**Supplied data**
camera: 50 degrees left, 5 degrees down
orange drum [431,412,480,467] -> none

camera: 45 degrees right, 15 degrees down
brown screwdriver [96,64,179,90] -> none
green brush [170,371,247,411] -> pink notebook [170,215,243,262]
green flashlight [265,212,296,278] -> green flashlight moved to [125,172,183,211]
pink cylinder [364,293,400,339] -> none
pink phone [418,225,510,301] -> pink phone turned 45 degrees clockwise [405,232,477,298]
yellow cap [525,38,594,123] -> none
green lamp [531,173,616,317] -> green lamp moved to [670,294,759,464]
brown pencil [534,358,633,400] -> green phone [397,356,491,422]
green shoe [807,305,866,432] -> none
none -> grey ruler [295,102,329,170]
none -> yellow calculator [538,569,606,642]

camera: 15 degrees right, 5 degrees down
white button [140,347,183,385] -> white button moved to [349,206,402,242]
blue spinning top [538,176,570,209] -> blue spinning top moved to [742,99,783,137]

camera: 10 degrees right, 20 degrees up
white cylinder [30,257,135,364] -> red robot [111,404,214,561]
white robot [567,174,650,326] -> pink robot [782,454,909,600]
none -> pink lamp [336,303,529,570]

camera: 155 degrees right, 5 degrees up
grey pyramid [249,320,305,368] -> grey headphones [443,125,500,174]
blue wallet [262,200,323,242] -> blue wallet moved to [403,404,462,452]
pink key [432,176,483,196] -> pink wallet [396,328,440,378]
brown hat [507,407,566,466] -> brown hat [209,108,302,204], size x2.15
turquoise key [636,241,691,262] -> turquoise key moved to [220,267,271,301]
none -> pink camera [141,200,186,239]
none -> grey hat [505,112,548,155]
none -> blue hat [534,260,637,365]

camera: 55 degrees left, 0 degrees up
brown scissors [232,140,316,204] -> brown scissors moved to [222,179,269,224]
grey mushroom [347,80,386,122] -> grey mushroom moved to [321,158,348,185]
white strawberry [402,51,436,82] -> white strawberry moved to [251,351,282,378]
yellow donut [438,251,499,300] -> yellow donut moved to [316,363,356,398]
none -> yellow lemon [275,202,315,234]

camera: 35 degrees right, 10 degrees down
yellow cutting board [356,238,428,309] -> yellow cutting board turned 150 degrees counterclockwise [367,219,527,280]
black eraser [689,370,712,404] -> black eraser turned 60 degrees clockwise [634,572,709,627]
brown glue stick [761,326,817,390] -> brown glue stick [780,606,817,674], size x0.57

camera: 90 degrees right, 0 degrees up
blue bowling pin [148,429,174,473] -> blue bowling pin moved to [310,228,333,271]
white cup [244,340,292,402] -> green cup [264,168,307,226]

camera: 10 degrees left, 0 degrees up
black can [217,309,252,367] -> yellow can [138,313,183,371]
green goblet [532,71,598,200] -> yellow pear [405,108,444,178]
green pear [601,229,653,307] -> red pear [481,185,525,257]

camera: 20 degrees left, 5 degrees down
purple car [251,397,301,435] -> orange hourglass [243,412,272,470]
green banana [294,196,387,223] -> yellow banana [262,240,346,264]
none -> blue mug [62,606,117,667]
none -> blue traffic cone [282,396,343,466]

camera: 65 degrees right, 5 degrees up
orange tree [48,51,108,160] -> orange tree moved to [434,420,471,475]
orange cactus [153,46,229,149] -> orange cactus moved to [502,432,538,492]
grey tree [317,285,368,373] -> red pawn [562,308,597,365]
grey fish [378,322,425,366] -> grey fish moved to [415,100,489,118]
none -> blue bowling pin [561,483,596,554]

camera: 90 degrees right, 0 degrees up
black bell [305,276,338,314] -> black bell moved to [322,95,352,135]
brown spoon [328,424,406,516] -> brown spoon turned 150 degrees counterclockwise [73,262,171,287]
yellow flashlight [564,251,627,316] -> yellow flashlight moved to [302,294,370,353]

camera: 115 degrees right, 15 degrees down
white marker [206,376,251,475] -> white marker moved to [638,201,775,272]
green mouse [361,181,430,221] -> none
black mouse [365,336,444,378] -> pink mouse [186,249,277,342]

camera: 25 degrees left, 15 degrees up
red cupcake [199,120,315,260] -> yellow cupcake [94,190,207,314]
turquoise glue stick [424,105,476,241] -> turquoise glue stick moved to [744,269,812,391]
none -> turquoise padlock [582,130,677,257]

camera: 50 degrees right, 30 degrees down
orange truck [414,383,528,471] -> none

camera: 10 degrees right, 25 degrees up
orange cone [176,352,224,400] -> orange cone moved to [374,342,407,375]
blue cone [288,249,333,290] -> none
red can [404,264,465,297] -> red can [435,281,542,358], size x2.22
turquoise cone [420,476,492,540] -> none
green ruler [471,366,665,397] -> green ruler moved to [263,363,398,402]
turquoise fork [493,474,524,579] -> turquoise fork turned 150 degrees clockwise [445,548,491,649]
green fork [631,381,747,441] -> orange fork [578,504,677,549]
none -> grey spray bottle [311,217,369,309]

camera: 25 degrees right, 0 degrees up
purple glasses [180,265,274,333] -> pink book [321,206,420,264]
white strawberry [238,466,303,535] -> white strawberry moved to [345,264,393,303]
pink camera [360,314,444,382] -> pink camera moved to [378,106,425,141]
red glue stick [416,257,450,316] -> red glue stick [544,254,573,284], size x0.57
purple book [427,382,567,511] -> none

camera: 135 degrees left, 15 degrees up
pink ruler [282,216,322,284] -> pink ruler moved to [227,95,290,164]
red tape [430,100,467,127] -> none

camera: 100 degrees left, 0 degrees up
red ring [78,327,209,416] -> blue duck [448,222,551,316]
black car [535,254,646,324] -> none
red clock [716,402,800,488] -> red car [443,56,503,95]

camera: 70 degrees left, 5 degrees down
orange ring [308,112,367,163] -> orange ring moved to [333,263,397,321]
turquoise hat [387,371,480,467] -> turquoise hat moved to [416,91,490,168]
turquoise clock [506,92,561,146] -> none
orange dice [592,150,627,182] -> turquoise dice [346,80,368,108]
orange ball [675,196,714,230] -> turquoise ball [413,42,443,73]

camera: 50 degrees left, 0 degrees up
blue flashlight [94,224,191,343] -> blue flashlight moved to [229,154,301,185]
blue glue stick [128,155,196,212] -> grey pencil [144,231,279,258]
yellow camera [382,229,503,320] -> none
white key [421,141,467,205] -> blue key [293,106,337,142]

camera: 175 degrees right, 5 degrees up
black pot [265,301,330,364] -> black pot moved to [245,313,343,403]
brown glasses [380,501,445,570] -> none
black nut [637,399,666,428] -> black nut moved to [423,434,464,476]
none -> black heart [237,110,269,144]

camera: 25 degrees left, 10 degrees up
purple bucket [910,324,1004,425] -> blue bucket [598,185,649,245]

**Job**
The expected output is exactly the lines of the listing above between the line holding "camera: 10 degrees right, 20 degrees up" and the line holding "camera: 35 degrees right, 10 degrees down", inclusive.

**Written solution**
camera: 10 degrees right, 20 degrees up
white cylinder [30,257,135,364] -> red robot [111,404,214,561]
white robot [567,174,650,326] -> pink robot [782,454,909,600]
none -> pink lamp [336,303,529,570]

camera: 155 degrees right, 5 degrees up
grey pyramid [249,320,305,368] -> grey headphones [443,125,500,174]
blue wallet [262,200,323,242] -> blue wallet moved to [403,404,462,452]
pink key [432,176,483,196] -> pink wallet [396,328,440,378]
brown hat [507,407,566,466] -> brown hat [209,108,302,204], size x2.15
turquoise key [636,241,691,262] -> turquoise key moved to [220,267,271,301]
none -> pink camera [141,200,186,239]
none -> grey hat [505,112,548,155]
none -> blue hat [534,260,637,365]

camera: 55 degrees left, 0 degrees up
brown scissors [232,140,316,204] -> brown scissors moved to [222,179,269,224]
grey mushroom [347,80,386,122] -> grey mushroom moved to [321,158,348,185]
white strawberry [402,51,436,82] -> white strawberry moved to [251,351,282,378]
yellow donut [438,251,499,300] -> yellow donut moved to [316,363,356,398]
none -> yellow lemon [275,202,315,234]

camera: 35 degrees right, 10 degrees down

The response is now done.